TASK ::
Every line of the records below that holds the word "none" should be copied out.

====== DATA SUPPLIED

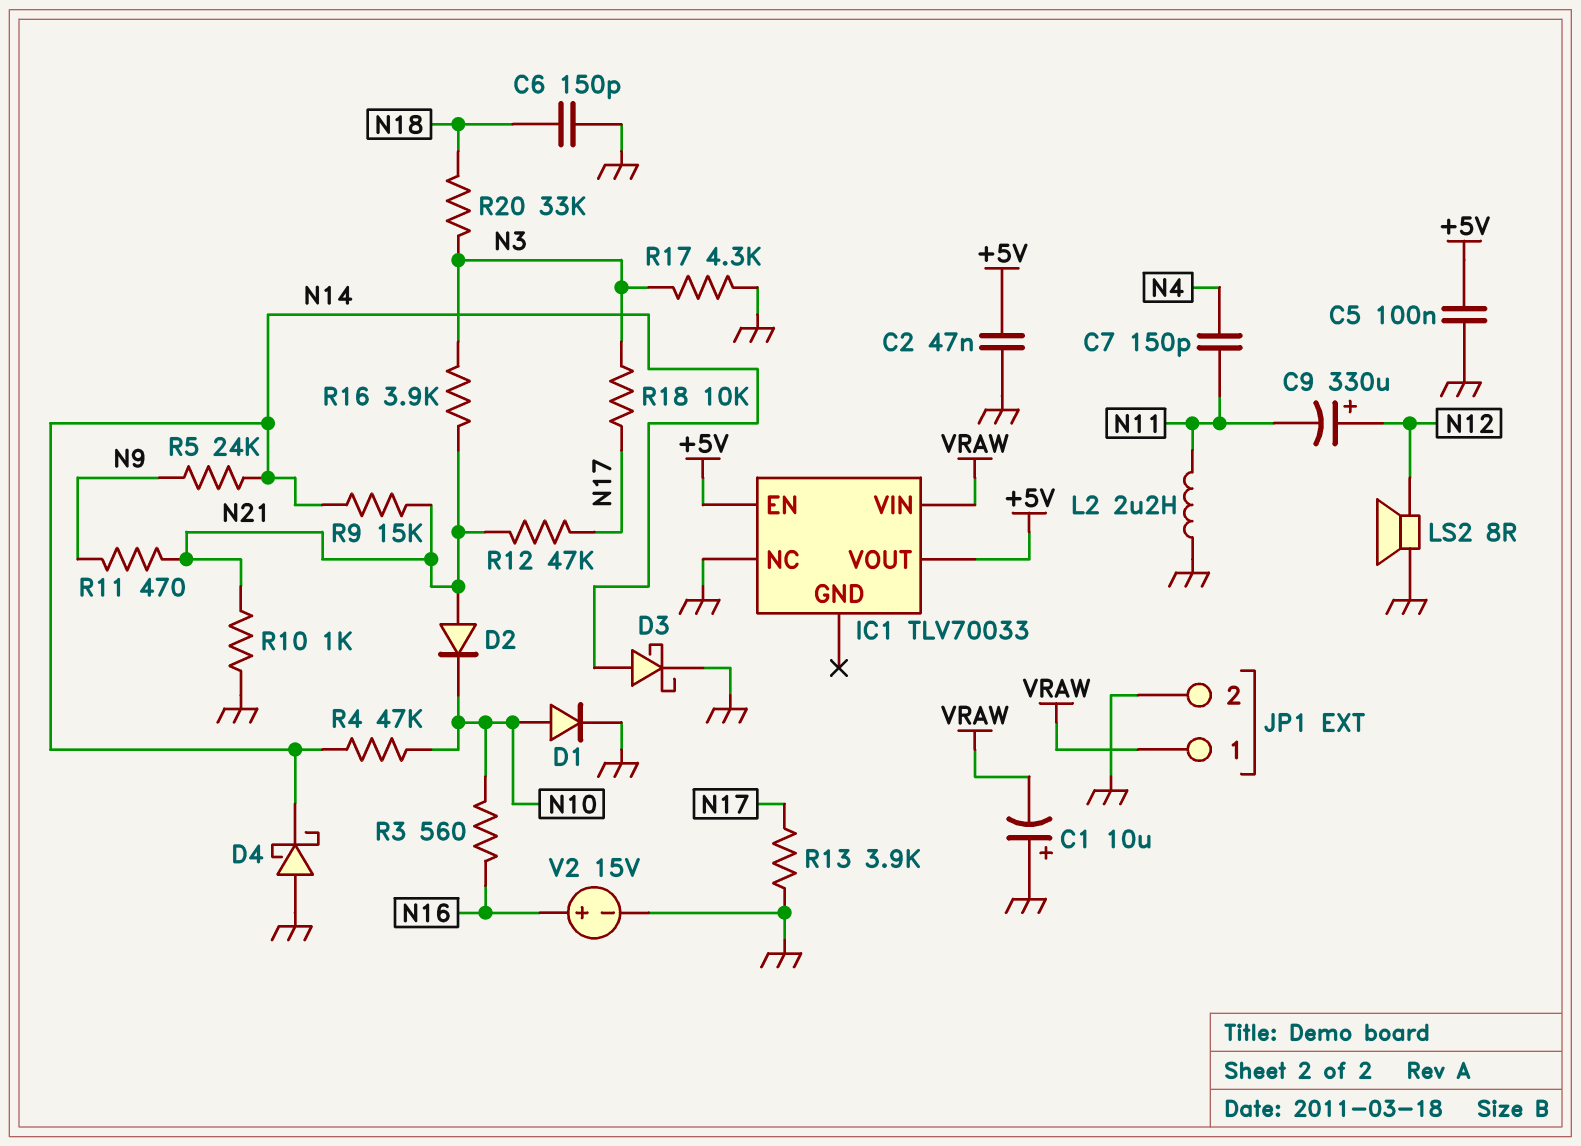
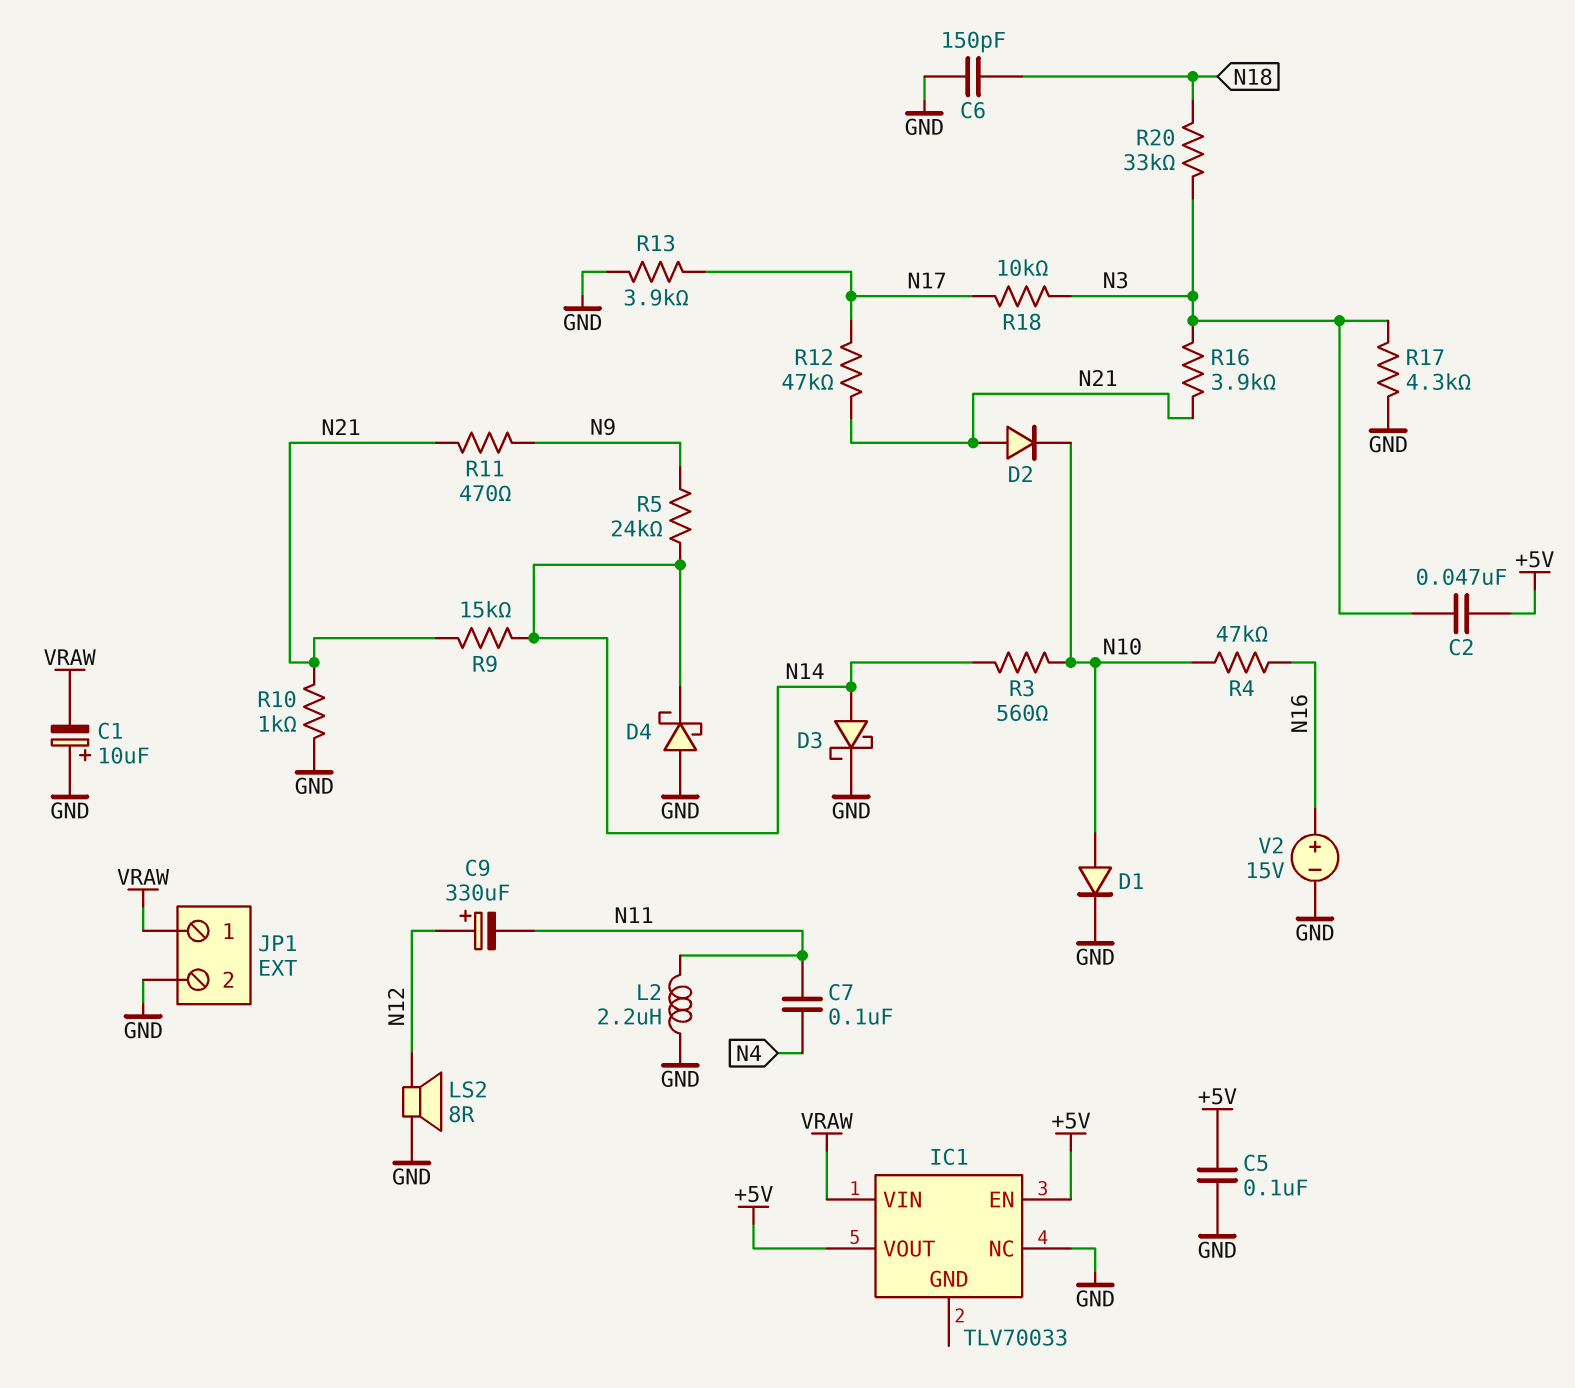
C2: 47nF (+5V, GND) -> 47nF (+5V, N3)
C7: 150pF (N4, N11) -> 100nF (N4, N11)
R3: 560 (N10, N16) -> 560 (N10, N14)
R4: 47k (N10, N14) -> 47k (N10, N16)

============
====== DATA SUPPLIED

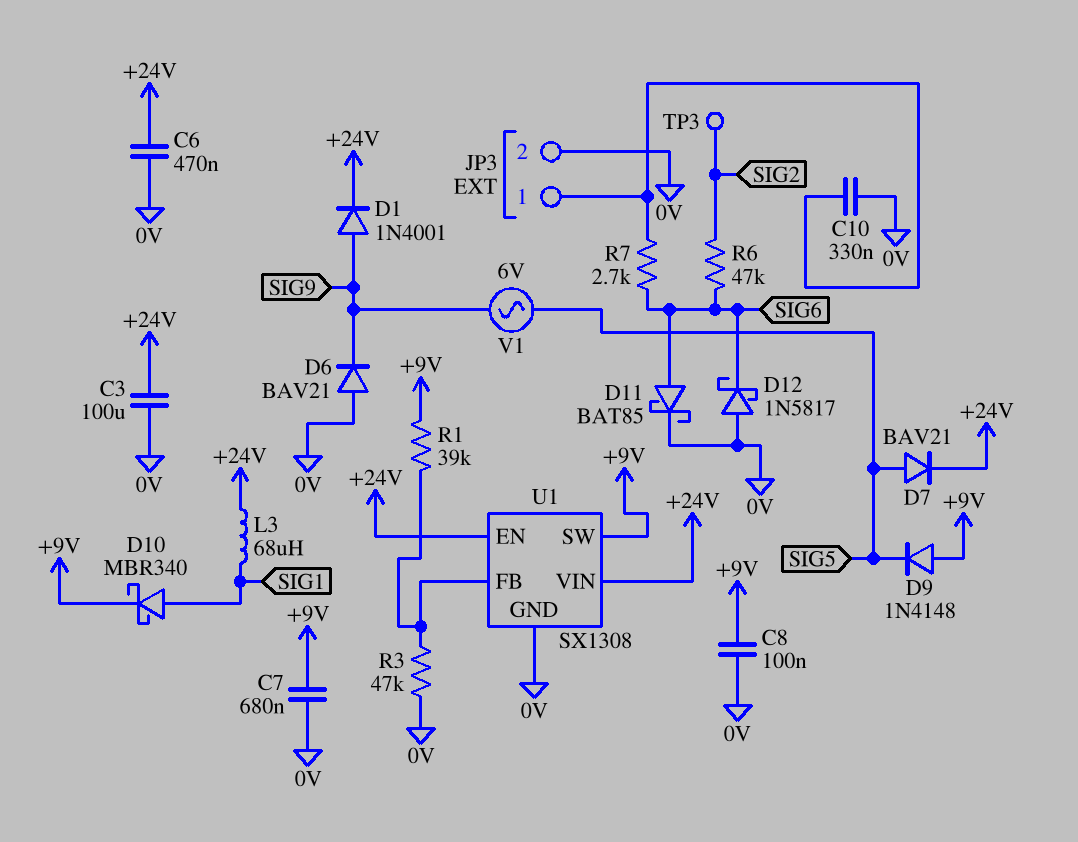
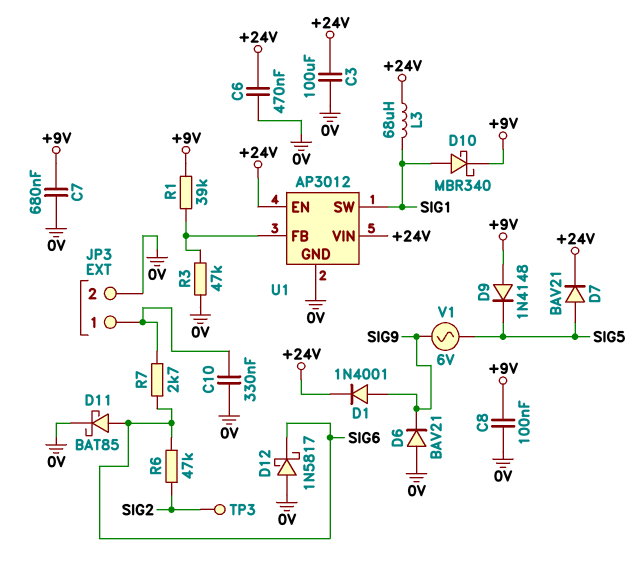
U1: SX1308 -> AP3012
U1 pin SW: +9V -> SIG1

============
====== DATA SUPPLIED

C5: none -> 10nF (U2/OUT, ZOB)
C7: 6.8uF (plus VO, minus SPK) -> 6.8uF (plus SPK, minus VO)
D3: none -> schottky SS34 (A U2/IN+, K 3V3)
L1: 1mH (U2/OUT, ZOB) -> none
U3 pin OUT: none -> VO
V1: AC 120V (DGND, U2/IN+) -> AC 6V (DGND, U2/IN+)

============

ANSWER AREA ::
C5: none -> 10nF (U2/OUT, ZOB)
D3: none -> schottky SS34 (A U2/IN+, K 3V3)
L1: 1mH (U2/OUT, ZOB) -> none
U3 pin OUT: none -> VO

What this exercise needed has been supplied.